═══ Supplied data

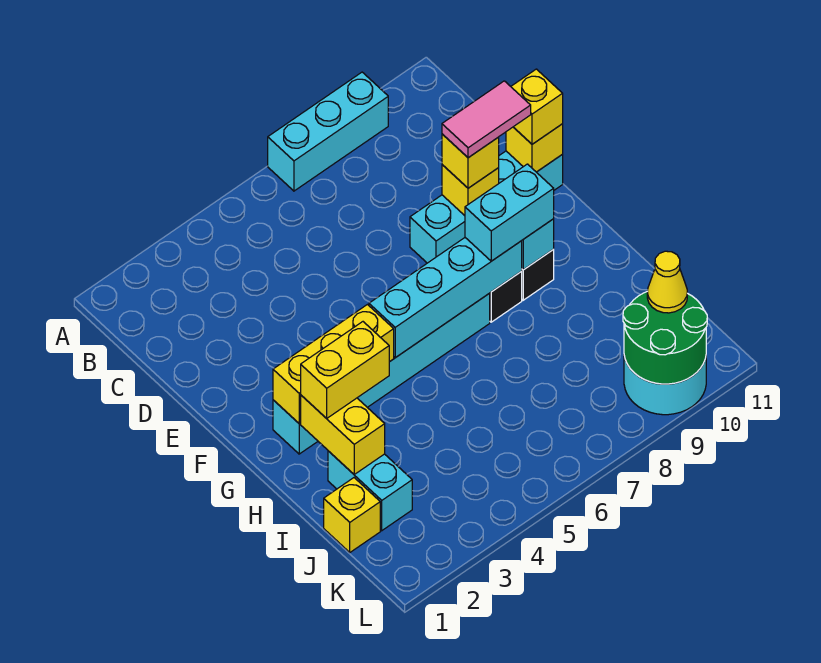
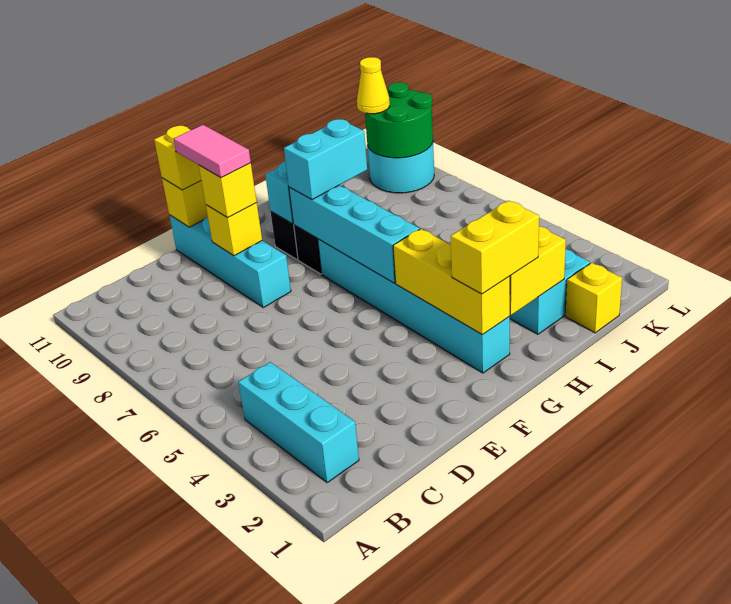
cyan brick A7:A9 level 1 -> cyan brick B2:B4 level 1
cyan brick G8:G9 level 3 -> cyan brick G8:H8 level 3
yellow brick H2:H3 level 3 -> yellow brick G2:H2 level 3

══════

Count the lines of the data that hold the string "cyan". The answer should be that number alone.

• **Response area**
2